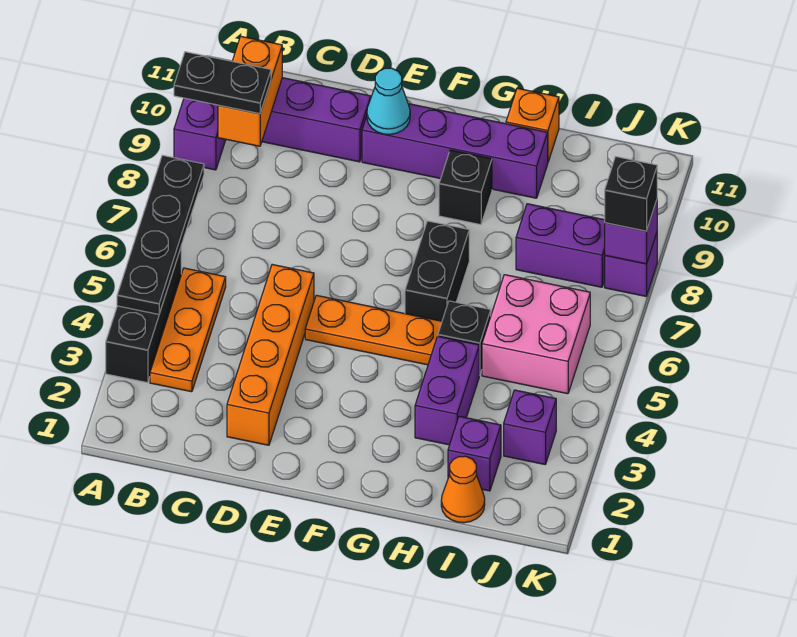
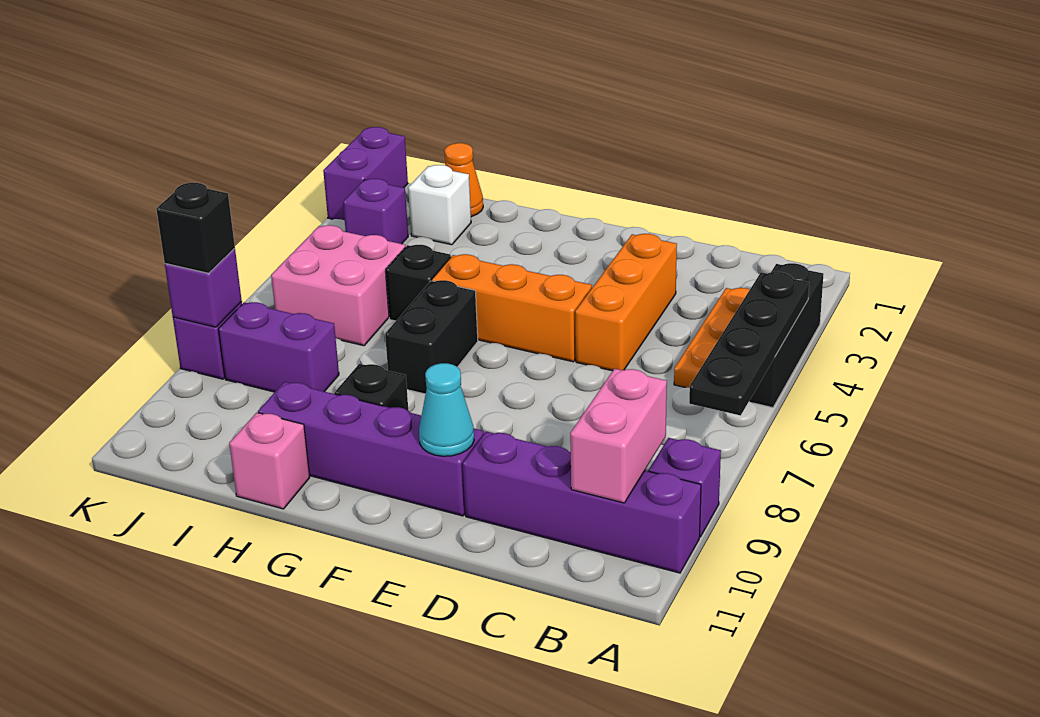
black plate A9:B9 level 3 -> none
orange brick B9:B10 level 2 -> pink brick B9:B10 level 2
orange brick D2:D5 level 1 -> orange brick D3:D5 level 1
orange plate E5:G5 level 1 -> orange brick E5:G5 level 1
purple brick H3:H4 level 1 -> purple brick K1:K2 level 1
orange brick H11 level 1 -> pink brick H11 level 1
purple brick I2 level 1 -> white brick I2 level 1

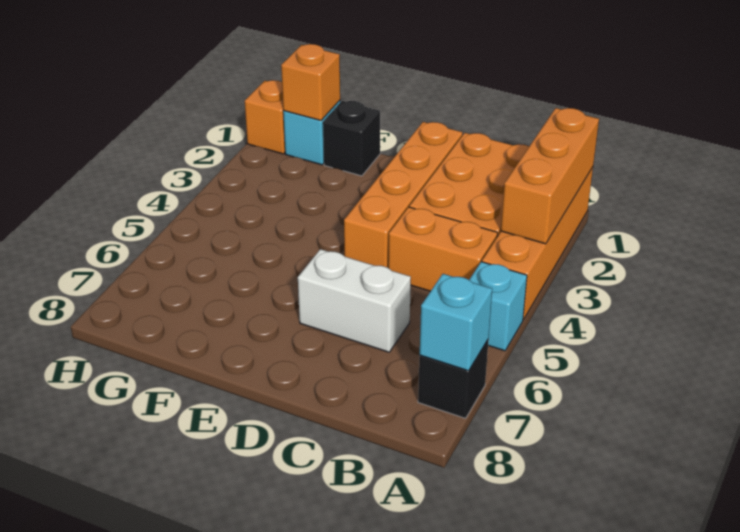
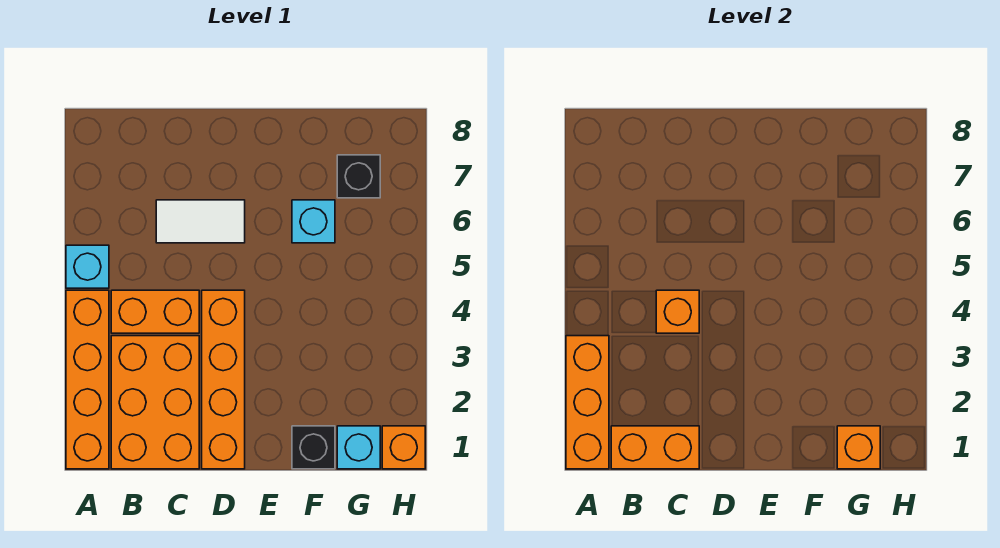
black brick A7 level 1 -> black brick G7 level 1
cyan brick A7 level 2 -> cyan brick F6 level 1
none -> orange brick B1:C1 level 2
none -> orange brick C4 level 2
white brick C6:D6 level 1 -> white tile C6:D6 level 1

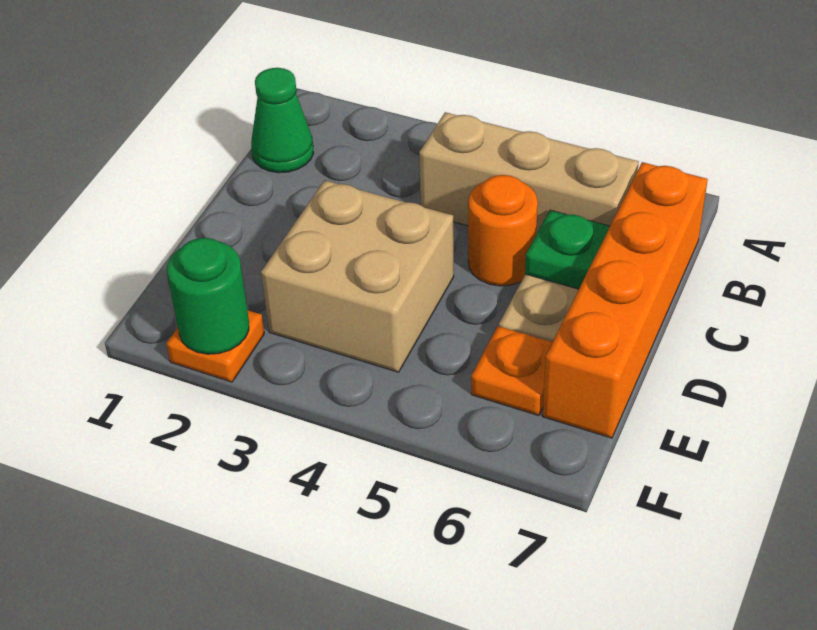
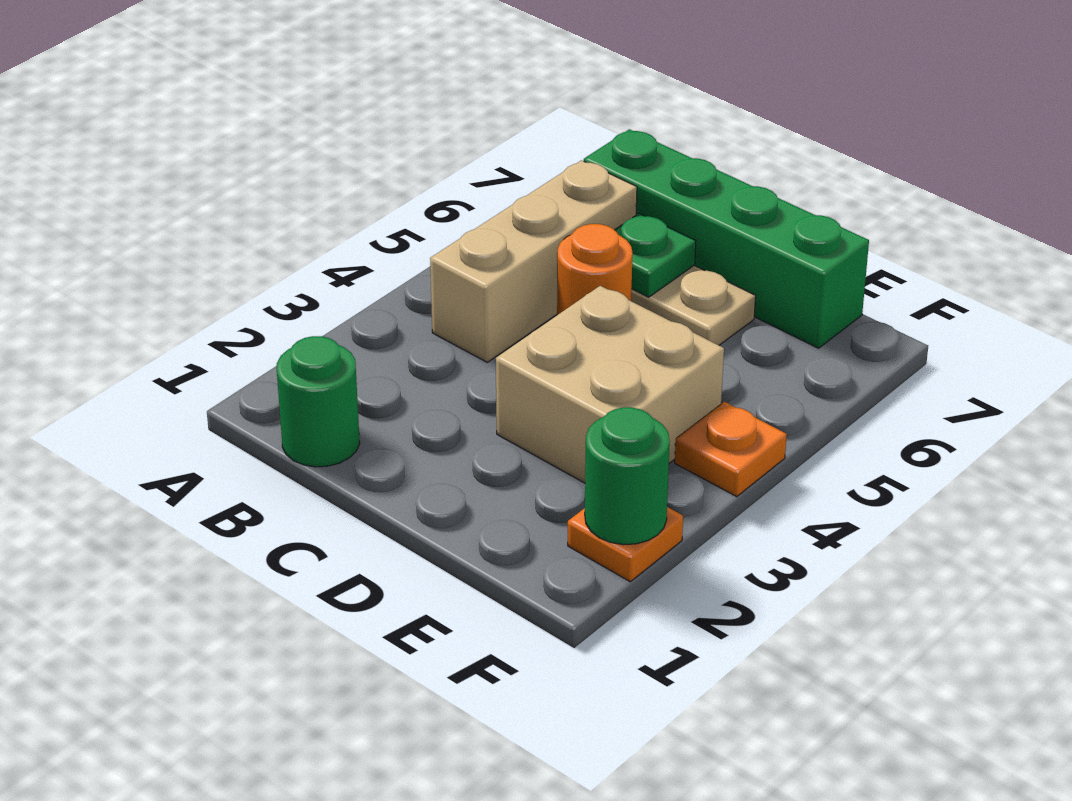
green cone B1 level 1 -> green round brick B1 level 1
orange brick B7:E7 level 1 -> green brick B7:E7 level 1
orange plate E6 level 1 -> orange plate F4 level 1

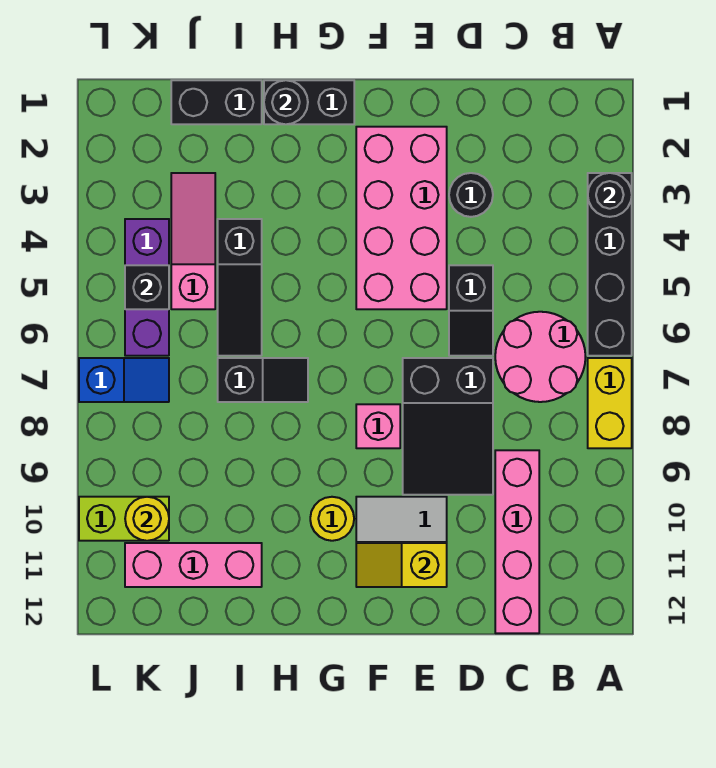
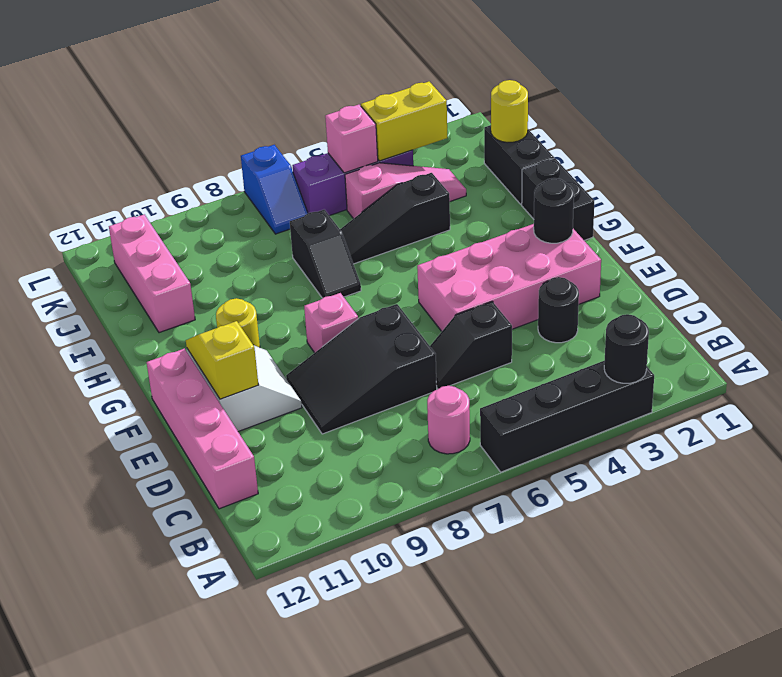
yellow brick A7:A8 level 1 -> yellow brick K3:K4 level 2
pink round brick B6:C7 level 1 -> pink round brick B7 level 1
pink brick C9:C12 level 1 -> pink brick C12:F12 level 1
black round brick H1 level 2 -> black round brick F2 level 2
black brick K5 level 2 -> pink brick K5 level 2
lime brick K10:L10 level 1 -> none
yellow round brick K10 level 2 -> yellow round brick J1 level 2

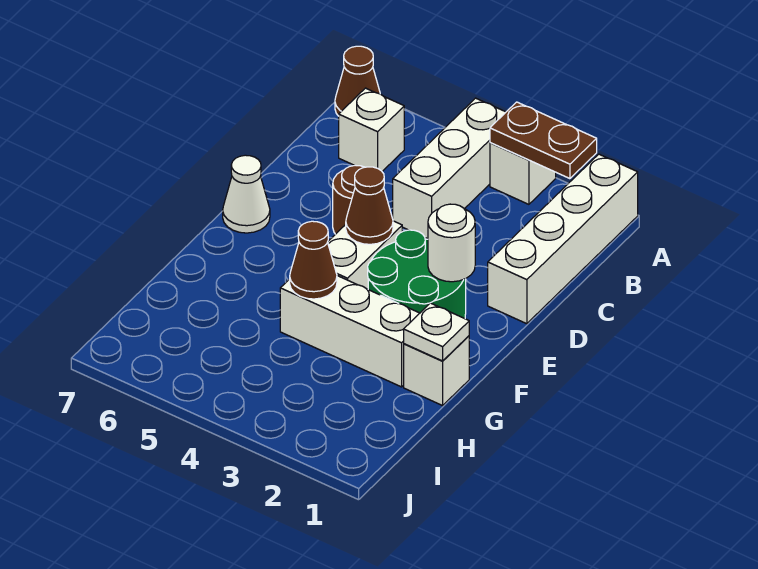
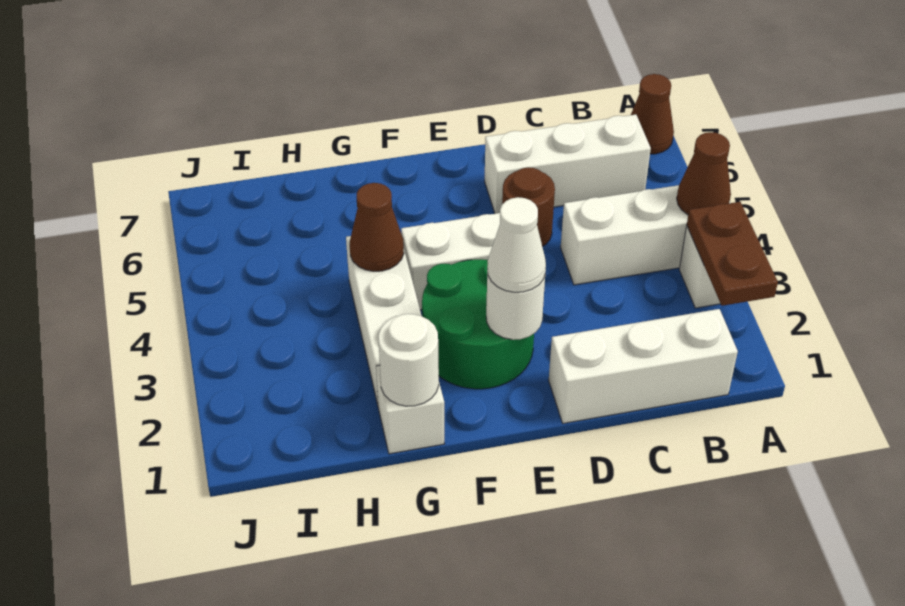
white brick A1:D1 level 1 -> white brick B1:D1 level 1
white brick B6 level 1 -> white brick B6:D6 level 1
brown cone E4 level 2 -> brown cone A4 level 2
white cone E7 level 1 -> white cone E2 level 3
white plate G1 level 2 -> white round brick G1 level 2

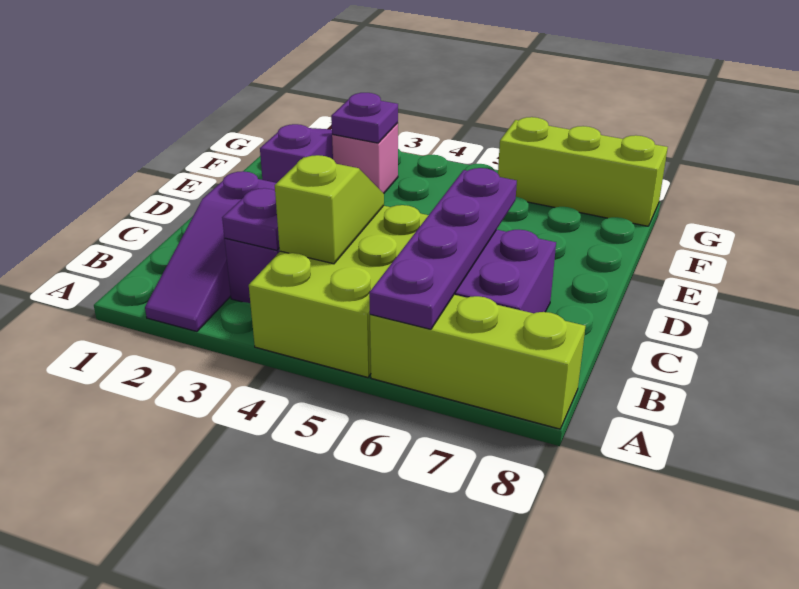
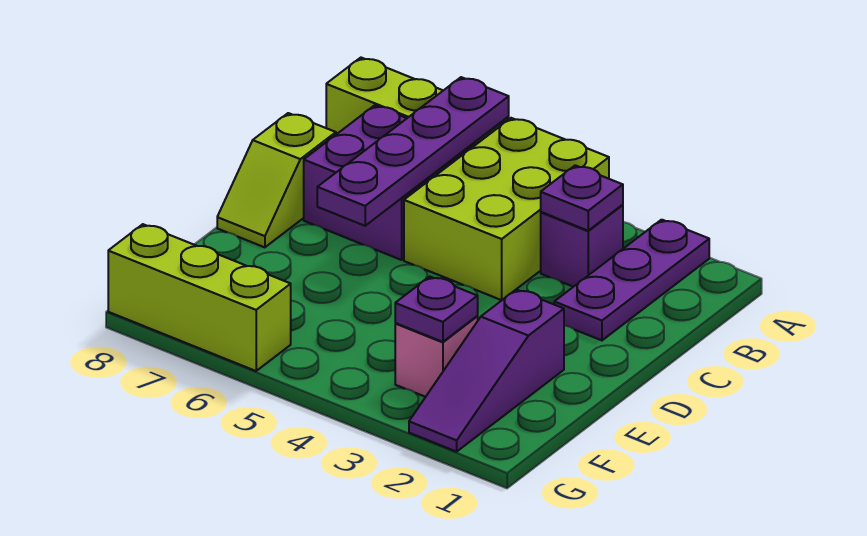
purple slope A2:C2 level 1 top C -> purple plate A2:C2 level 1
lime slope B4:C4 level 2 top B -> lime slope C8:D8 level 1 top C

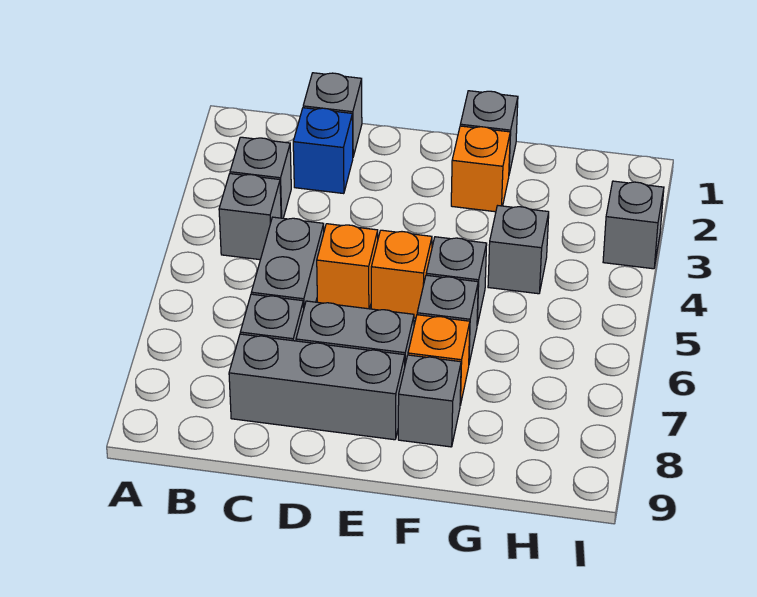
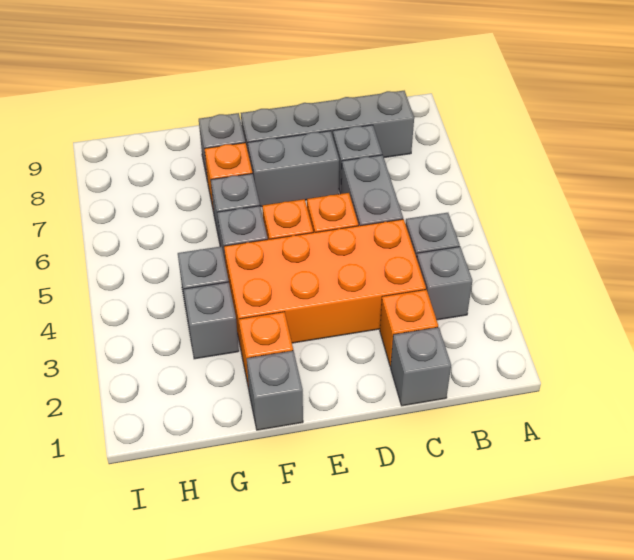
blue brick C2 level 1 -> orange brick C2 level 1
none -> orange brick C3:F4 level 1
grey brick C8:E8 level 1 -> grey brick B8:E8 level 1
grey brick I3 level 1 -> grey brick G3 level 1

══════════════════════════════

> [Task goal] Print out the complete listing above exactly, dropping each image.

> [Finished exercise]
black plate A9:B9 level 3 -> none
orange brick B9:B10 level 2 -> pink brick B9:B10 level 2
orange brick D2:D5 level 1 -> orange brick D3:D5 level 1
orange plate E5:G5 level 1 -> orange brick E5:G5 level 1
purple brick H3:H4 level 1 -> purple brick K1:K2 level 1
orange brick H11 level 1 -> pink brick H11 level 1
purple brick I2 level 1 -> white brick I2 level 1

black brick A7 level 1 -> black brick G7 level 1
cyan brick A7 level 2 -> cyan brick F6 level 1
none -> orange brick B1:C1 level 2
none -> orange brick C4 level 2
white brick C6:D6 level 1 -> white tile C6:D6 level 1

green cone B1 level 1 -> green round brick B1 level 1
orange brick B7:E7 level 1 -> green brick B7:E7 level 1
orange plate E6 level 1 -> orange plate F4 level 1

yellow brick A7:A8 level 1 -> yellow brick K3:K4 level 2
pink round brick B6:C7 level 1 -> pink round brick B7 level 1
pink brick C9:C12 level 1 -> pink brick C12:F12 level 1
black round brick H1 level 2 -> black round brick F2 level 2
black brick K5 level 2 -> pink brick K5 level 2
lime brick K10:L10 level 1 -> none
yellow round brick K10 level 2 -> yellow round brick J1 level 2

white brick A1:D1 level 1 -> white brick B1:D1 level 1
white brick B6 level 1 -> white brick B6:D6 level 1
brown cone E4 level 2 -> brown cone A4 level 2
white cone E7 level 1 -> white cone E2 level 3
white plate G1 level 2 -> white round brick G1 level 2

purple slope A2:C2 level 1 top C -> purple plate A2:C2 level 1
lime slope B4:C4 level 2 top B -> lime slope C8:D8 level 1 top C

blue brick C2 level 1 -> orange brick C2 level 1
none -> orange brick C3:F4 level 1
grey brick C8:E8 level 1 -> grey brick B8:E8 level 1
grey brick I3 level 1 -> grey brick G3 level 1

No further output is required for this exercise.